Reproduce the listing below without changes, from the line with "cyan triangle: moved 6 px up" up to and including its final line. Leave the pictures out of your answer.

* Start EXERCISE INPUTS *

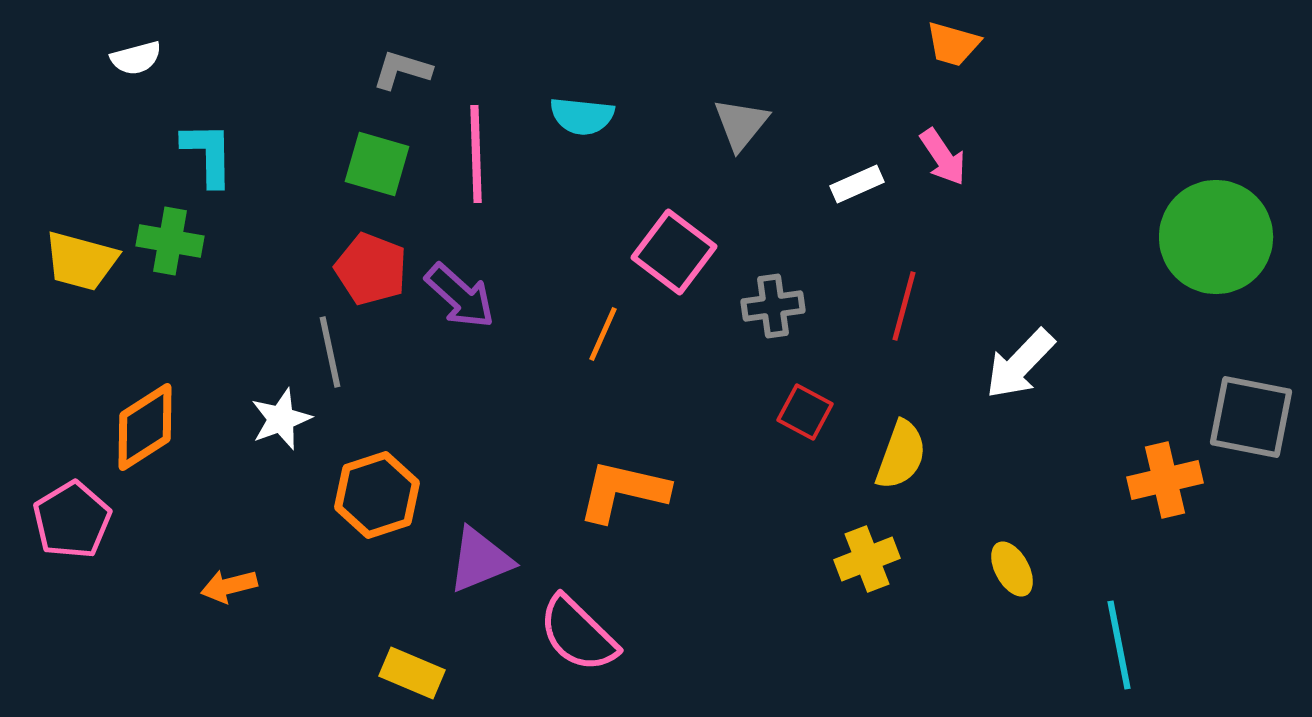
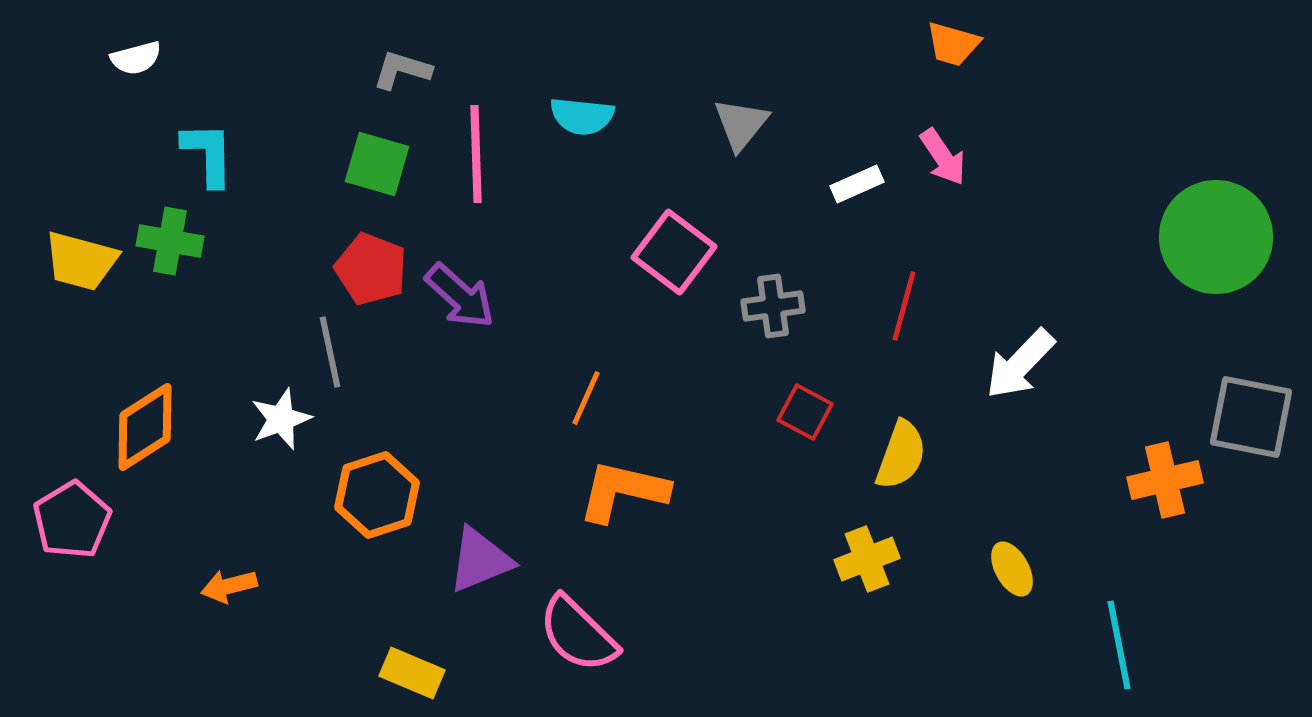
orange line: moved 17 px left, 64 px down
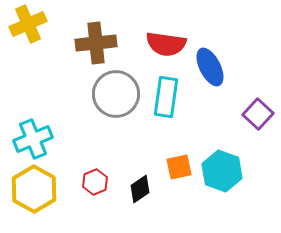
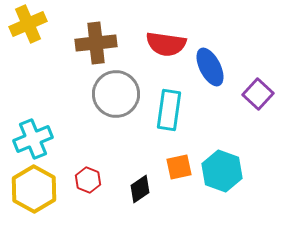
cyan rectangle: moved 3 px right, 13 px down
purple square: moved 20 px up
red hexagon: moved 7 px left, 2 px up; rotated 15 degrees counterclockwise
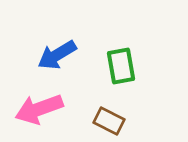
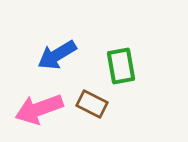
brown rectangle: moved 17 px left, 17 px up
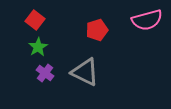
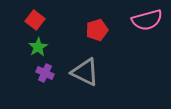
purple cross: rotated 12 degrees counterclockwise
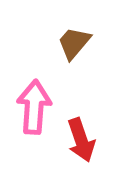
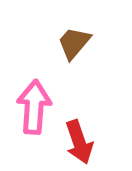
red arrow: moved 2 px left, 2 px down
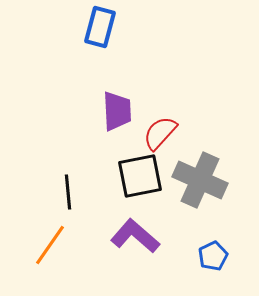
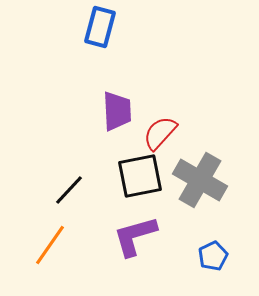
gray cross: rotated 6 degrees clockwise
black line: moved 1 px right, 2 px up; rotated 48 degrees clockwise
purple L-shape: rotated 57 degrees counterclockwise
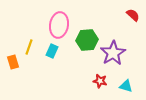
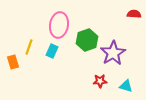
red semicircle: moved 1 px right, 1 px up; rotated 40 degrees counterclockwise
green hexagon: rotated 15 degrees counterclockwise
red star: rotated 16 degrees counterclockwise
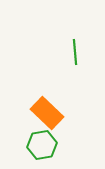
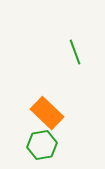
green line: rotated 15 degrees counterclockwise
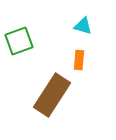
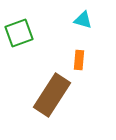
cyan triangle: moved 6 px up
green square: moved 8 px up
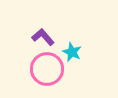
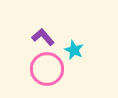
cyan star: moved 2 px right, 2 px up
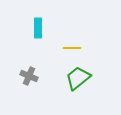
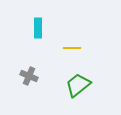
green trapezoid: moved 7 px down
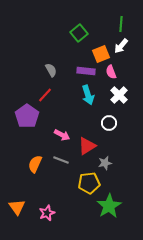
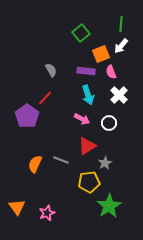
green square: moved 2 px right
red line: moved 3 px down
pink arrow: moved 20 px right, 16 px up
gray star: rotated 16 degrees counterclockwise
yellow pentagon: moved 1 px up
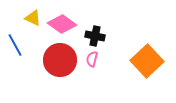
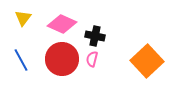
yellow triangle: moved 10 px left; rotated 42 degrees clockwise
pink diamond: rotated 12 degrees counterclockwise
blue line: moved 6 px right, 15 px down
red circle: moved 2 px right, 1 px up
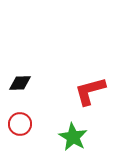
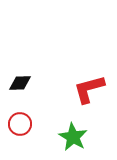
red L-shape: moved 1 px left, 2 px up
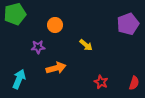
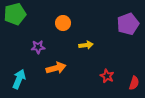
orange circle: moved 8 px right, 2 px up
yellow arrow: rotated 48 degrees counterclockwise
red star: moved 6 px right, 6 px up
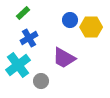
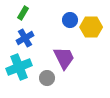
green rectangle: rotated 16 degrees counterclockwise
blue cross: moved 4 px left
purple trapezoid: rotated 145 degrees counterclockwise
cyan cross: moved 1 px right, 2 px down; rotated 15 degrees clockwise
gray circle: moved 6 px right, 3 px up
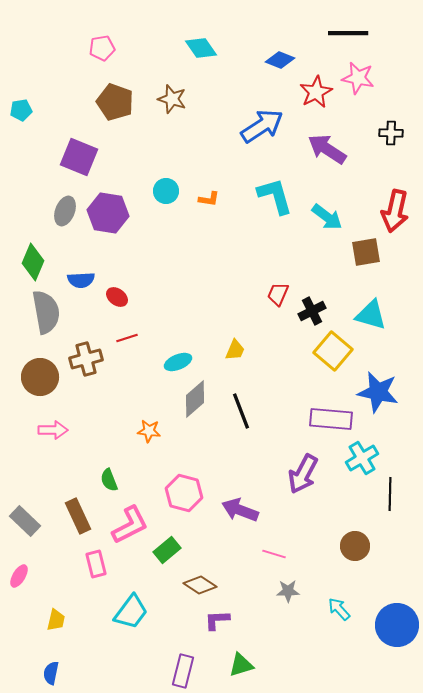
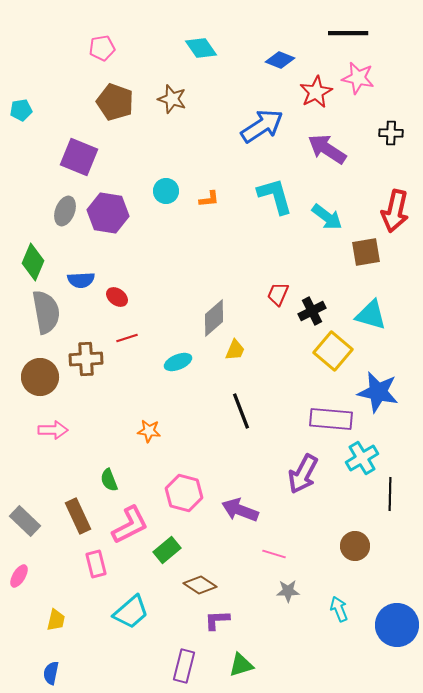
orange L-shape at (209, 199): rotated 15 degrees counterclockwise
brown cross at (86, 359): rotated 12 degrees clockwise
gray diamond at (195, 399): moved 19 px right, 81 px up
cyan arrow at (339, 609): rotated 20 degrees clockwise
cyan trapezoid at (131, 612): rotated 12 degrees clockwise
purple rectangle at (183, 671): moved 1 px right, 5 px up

* End EXERCISE INPUTS *

# PROBLEM SOLUTION
cyan triangle: moved 6 px up
green square: moved 8 px up
cyan star: moved 2 px right, 2 px up
green trapezoid: moved 7 px down
green square: moved 2 px right
red line: moved 3 px down
pink arrow: moved 20 px right, 16 px up
gray star: rotated 16 degrees counterclockwise
yellow pentagon: moved 1 px up
yellow triangle: moved 10 px left; rotated 42 degrees clockwise
pink diamond: rotated 12 degrees counterclockwise
blue line: moved 6 px right, 15 px down
red circle: moved 2 px right, 1 px up
red L-shape: moved 1 px left, 2 px up
orange circle: moved 8 px right, 2 px up
yellow arrow: rotated 48 degrees counterclockwise
red star: moved 6 px right, 6 px up
green rectangle: rotated 16 degrees counterclockwise
blue cross: moved 4 px left
purple trapezoid: rotated 145 degrees counterclockwise
cyan cross: moved 1 px right, 2 px down; rotated 15 degrees clockwise
gray circle: moved 6 px right, 3 px up
orange L-shape at (209, 199): rotated 15 degrees counterclockwise
brown cross at (86, 359): rotated 12 degrees clockwise
gray diamond at (195, 399): moved 19 px right, 81 px up
cyan arrow at (339, 609): rotated 20 degrees clockwise
cyan trapezoid at (131, 612): rotated 12 degrees clockwise
purple rectangle at (183, 671): moved 1 px right, 5 px up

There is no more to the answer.